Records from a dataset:
Segment Open

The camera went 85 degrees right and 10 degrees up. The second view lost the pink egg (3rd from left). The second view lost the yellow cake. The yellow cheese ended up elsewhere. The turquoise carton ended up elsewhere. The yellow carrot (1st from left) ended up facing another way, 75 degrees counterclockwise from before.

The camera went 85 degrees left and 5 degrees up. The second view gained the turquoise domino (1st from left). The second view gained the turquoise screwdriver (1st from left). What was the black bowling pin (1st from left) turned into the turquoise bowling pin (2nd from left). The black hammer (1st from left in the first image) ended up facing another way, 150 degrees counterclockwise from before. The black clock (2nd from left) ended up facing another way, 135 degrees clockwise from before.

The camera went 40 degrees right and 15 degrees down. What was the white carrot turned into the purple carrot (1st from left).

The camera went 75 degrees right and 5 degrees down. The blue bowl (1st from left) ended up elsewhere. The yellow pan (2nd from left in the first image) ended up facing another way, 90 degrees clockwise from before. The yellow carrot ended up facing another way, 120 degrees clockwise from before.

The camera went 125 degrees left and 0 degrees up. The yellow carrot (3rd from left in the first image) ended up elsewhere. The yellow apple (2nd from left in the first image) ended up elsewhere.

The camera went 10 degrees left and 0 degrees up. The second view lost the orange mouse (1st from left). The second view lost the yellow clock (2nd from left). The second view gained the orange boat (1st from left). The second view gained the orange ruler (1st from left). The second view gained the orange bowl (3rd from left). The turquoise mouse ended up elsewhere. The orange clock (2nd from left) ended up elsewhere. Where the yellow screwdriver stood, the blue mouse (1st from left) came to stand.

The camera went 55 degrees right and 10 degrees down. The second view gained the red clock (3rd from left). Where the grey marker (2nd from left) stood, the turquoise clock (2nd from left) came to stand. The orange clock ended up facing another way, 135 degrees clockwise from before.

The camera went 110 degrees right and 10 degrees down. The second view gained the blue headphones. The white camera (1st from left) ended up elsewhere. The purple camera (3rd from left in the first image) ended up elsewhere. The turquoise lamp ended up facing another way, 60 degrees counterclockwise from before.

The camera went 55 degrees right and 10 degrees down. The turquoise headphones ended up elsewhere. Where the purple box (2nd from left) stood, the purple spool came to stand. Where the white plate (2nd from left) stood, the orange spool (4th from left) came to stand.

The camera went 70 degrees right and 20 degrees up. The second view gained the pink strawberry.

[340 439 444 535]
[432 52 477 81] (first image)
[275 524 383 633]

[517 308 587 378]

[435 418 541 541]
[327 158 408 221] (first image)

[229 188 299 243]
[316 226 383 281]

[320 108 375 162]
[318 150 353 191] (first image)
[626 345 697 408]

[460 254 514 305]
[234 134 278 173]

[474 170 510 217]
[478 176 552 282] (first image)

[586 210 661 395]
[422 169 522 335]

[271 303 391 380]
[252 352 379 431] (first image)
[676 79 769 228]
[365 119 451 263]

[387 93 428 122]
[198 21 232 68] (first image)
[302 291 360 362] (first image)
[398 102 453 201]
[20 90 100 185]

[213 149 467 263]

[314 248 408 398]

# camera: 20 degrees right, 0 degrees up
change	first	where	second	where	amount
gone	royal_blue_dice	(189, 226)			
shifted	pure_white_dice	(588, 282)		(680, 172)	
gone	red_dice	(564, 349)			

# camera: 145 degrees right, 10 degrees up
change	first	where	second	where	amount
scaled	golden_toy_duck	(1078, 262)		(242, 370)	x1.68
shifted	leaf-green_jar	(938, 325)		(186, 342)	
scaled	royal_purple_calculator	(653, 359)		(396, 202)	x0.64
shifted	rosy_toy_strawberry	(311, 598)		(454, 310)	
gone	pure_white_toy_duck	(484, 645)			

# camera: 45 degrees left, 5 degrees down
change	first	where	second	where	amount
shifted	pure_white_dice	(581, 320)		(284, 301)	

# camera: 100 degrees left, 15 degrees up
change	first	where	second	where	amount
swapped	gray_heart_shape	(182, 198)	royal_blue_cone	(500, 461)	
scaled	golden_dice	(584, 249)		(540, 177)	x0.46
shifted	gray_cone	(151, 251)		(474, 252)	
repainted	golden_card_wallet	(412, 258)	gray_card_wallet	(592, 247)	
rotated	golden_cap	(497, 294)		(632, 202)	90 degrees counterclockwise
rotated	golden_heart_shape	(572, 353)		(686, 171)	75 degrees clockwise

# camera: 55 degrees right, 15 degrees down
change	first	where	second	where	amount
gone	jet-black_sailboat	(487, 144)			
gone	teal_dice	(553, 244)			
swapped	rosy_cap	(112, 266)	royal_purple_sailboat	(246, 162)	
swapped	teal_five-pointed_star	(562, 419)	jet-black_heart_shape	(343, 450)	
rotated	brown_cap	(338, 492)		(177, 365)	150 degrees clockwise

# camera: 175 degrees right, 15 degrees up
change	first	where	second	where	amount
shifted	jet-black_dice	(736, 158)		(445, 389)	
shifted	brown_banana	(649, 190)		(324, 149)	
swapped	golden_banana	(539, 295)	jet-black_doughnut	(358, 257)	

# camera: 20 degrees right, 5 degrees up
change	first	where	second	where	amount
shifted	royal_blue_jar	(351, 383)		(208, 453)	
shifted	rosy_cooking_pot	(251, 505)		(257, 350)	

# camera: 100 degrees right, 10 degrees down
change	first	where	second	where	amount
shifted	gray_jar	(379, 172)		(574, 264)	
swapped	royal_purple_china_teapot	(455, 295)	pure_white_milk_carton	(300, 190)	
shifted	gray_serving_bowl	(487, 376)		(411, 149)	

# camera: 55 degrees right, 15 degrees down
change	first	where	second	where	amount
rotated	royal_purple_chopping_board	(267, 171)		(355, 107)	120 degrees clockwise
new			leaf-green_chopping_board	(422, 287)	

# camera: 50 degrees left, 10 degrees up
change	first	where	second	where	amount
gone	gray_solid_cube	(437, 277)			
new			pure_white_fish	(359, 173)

Segment Closed

To do:
Word for word, restate the lines above from the line containing "[340 439 444 535]" through the line containing "[252 352 379 431] (first image)", with both included and nothing else.

Your solution:
[340 439 444 535]
[432 52 477 81] (first image)
[275 524 383 633]

[517 308 587 378]

[435 418 541 541]
[327 158 408 221] (first image)

[229 188 299 243]
[316 226 383 281]

[320 108 375 162]
[318 150 353 191] (first image)
[626 345 697 408]

[460 254 514 305]
[234 134 278 173]

[474 170 510 217]
[478 176 552 282] (first image)

[586 210 661 395]
[422 169 522 335]

[271 303 391 380]
[252 352 379 431] (first image)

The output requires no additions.